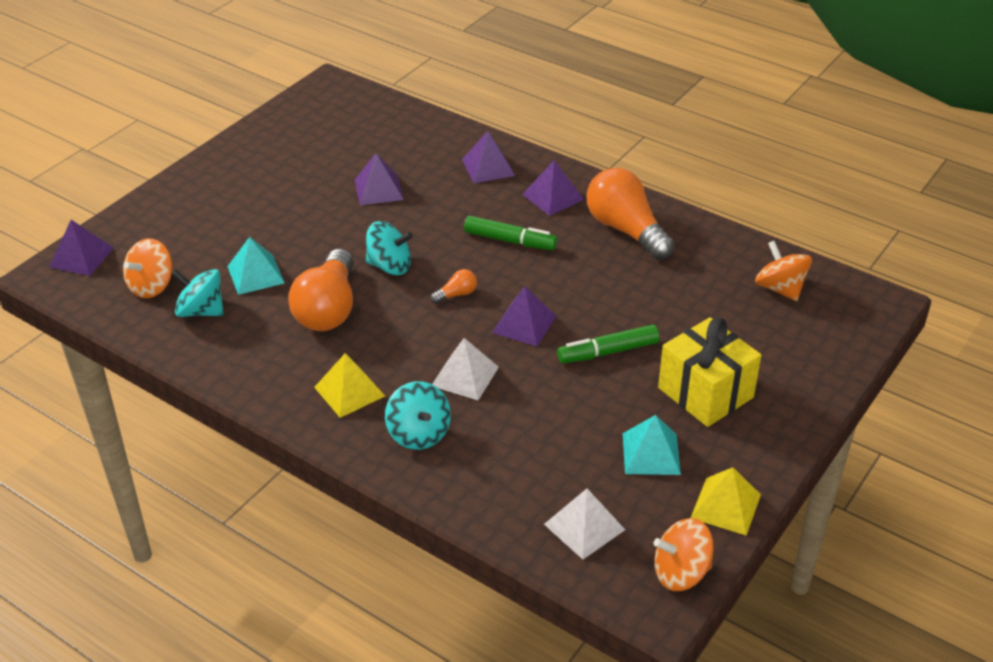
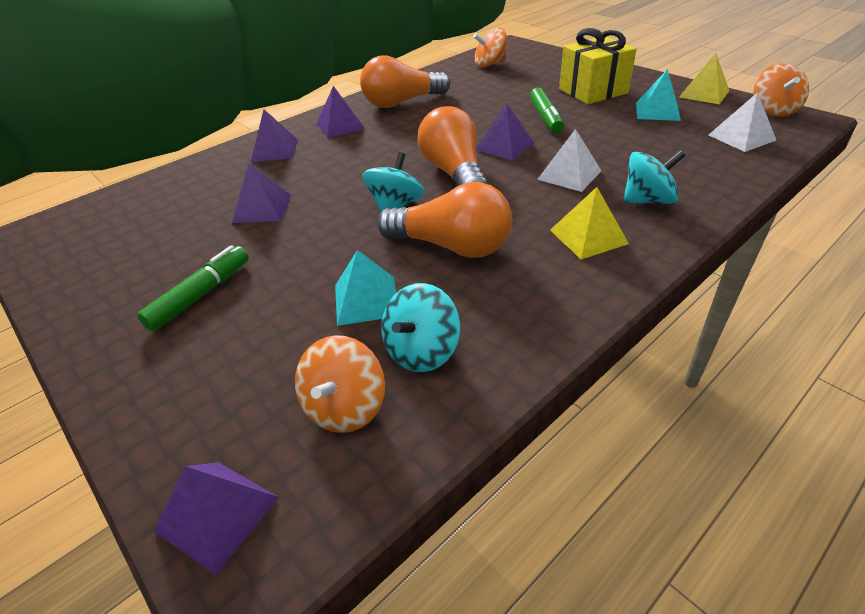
camera: 75 degrees left, 0 degrees up
(152, 286) = (345, 407): orange spinning top -> orange spinning top turned 60 degrees clockwise
(456, 294) = (454, 173): orange light bulb -> orange light bulb, size x2.38
(510, 240) = (389, 146): green marker -> green marker (200, 295)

Task to carry out>
Your answer should set down the listing verbatim and leave out its images.

Result for this task>
camera: 75 degrees left, 0 degrees up
(152, 286) = (345, 407): orange spinning top -> orange spinning top turned 60 degrees clockwise
(456, 294) = (454, 173): orange light bulb -> orange light bulb, size x2.38
(510, 240) = (389, 146): green marker -> green marker (200, 295)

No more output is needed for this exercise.